» EXERCISE INSTRUCTIONS
Please restate each entry word for word.
+===+
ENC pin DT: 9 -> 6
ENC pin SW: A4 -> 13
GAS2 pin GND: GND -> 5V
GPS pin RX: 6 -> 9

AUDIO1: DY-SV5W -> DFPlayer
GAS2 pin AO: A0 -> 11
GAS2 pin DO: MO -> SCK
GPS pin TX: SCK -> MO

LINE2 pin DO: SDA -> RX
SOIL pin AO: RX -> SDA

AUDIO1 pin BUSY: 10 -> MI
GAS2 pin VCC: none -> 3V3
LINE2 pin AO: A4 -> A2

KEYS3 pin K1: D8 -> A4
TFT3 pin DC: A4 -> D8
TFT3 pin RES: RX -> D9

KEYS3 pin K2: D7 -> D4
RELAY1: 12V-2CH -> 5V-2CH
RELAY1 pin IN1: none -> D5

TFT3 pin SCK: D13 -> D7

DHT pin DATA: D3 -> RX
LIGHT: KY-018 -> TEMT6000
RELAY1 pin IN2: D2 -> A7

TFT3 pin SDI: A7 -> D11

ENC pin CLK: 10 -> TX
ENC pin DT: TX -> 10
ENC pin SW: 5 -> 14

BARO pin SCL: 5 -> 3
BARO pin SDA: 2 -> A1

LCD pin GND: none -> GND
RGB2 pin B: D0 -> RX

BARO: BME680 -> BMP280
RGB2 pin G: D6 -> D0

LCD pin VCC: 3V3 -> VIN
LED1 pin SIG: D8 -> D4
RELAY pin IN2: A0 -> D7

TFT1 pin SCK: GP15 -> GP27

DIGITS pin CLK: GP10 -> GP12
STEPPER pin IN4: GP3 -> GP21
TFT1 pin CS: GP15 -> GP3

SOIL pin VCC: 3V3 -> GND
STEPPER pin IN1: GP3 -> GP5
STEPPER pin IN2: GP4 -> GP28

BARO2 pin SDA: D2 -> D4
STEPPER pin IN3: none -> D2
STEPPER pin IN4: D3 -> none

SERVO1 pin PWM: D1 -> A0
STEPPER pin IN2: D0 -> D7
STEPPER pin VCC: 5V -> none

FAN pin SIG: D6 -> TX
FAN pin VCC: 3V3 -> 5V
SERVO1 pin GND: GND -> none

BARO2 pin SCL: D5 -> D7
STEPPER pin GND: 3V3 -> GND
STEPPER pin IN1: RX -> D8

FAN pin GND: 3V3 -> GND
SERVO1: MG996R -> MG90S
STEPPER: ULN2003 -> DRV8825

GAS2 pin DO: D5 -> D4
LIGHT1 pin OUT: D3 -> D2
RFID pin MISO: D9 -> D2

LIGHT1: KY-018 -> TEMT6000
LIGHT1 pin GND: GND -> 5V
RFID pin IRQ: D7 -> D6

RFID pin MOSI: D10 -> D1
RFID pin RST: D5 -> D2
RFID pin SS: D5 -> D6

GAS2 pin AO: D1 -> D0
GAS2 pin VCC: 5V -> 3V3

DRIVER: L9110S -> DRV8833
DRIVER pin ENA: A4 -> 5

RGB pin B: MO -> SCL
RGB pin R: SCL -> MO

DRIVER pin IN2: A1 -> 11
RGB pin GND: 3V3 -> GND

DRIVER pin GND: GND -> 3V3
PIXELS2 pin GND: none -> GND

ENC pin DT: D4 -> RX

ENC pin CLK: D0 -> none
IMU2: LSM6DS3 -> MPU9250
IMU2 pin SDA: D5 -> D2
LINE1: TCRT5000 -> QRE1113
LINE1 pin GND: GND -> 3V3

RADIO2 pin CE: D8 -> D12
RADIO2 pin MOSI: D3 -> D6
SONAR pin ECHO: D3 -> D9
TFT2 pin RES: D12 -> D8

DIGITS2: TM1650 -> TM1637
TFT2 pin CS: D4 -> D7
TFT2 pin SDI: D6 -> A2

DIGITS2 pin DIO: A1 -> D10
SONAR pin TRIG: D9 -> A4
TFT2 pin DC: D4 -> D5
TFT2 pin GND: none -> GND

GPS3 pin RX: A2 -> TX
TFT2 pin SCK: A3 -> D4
+===+
» OUTPUT FOR THIS EXERCISE
ENC pin DT: 9 -> 6
ENC pin SW: A4 -> 13
GAS2 pin GND: GND -> 5V
GPS pin RX: 6 -> 9

AUDIO1: DY-SV5W -> DFPlayer
GAS2 pin AO: A0 -> 11
GAS2 pin DO: MO -> SCK
GPS pin TX: SCK -> MO

LINE2 pin DO: SDA -> RX
SOIL pin AO: RX -> SDA

AUDIO1 pin BUSY: 10 -> MI
GAS2 pin VCC: none -> 3V3
LINE2 pin AO: A4 -> A2

KEYS3 pin K1: D8 -> A4
TFT3 pin DC: A4 -> D8
TFT3 pin RES: RX -> D9

KEYS3 pin K2: D7 -> D4
RELAY1: 12V-2CH -> 5V-2CH
RELAY1 pin IN1: none -> D5

TFT3 pin SCK: D13 -> D7

DHT pin DATA: D3 -> RX
LIGHT: KY-018 -> TEMT6000
RELAY1 pin IN2: D2 -> A7

TFT3 pin SDI: A7 -> D11

ENC pin CLK: 10 -> TX
ENC pin DT: TX -> 10
ENC pin SW: 5 -> 14

BARO pin SCL: 5 -> 3
BARO pin SDA: 2 -> A1

LCD pin GND: none -> GND
RGB2 pin B: D0 -> RX

BARO: BME680 -> BMP280
RGB2 pin G: D6 -> D0

LCD pin VCC: 3V3 -> VIN
LED1 pin SIG: D8 -> D4
RELAY pin IN2: A0 -> D7

TFT1 pin SCK: GP15 -> GP27

DIGITS pin CLK: GP10 -> GP12
STEPPER pin IN4: GP3 -> GP21
TFT1 pin CS: GP15 -> GP3

SOIL pin VCC: 3V3 -> GND
STEPPER pin IN1: GP3 -> GP5
STEPPER pin IN2: GP4 -> GP28

BARO2 pin SDA: D2 -> D4
STEPPER pin IN3: none -> D2
STEPPER pin IN4: D3 -> none

SERVO1 pin PWM: D1 -> A0
STEPPER pin IN2: D0 -> D7
STEPPER pin VCC: 5V -> none

FAN pin SIG: D6 -> TX
FAN pin VCC: 3V3 -> 5V
SERVO1 pin GND: GND -> none

BARO2 pin SCL: D5 -> D7
STEPPER pin GND: 3V3 -> GND
STEPPER pin IN1: RX -> D8

FAN pin GND: 3V3 -> GND
SERVO1: MG996R -> MG90S
STEPPER: ULN2003 -> DRV8825

GAS2 pin DO: D5 -> D4
LIGHT1 pin OUT: D3 -> D2
RFID pin MISO: D9 -> D2

LIGHT1: KY-018 -> TEMT6000
LIGHT1 pin GND: GND -> 5V
RFID pin IRQ: D7 -> D6

RFID pin MOSI: D10 -> D1
RFID pin RST: D5 -> D2
RFID pin SS: D5 -> D6

GAS2 pin AO: D1 -> D0
GAS2 pin VCC: 5V -> 3V3

DRIVER: L9110S -> DRV8833
DRIVER pin ENA: A4 -> 5

RGB pin B: MO -> SCL
RGB pin R: SCL -> MO

DRIVER pin IN2: A1 -> 11
RGB pin GND: 3V3 -> GND

DRIVER pin GND: GND -> 3V3
PIXELS2 pin GND: none -> GND

ENC pin DT: D4 -> RX

ENC pin CLK: D0 -> none
IMU2: LSM6DS3 -> MPU9250
IMU2 pin SDA: D5 -> D2
LINE1: TCRT5000 -> QRE1113
LINE1 pin GND: GND -> 3V3

RADIO2 pin CE: D8 -> D12
RADIO2 pin MOSI: D3 -> D6
SONAR pin ECHO: D3 -> D9
TFT2 pin RES: D12 -> D8

DIGITS2: TM1650 -> TM1637
TFT2 pin CS: D4 -> D7
TFT2 pin SDI: D6 -> A2

DIGITS2 pin DIO: A1 -> D10
SONAR pin TRIG: D9 -> A4
TFT2 pin DC: D4 -> D5
TFT2 pin GND: none -> GND

GPS3 pin RX: A2 -> TX
TFT2 pin SCK: A3 -> D4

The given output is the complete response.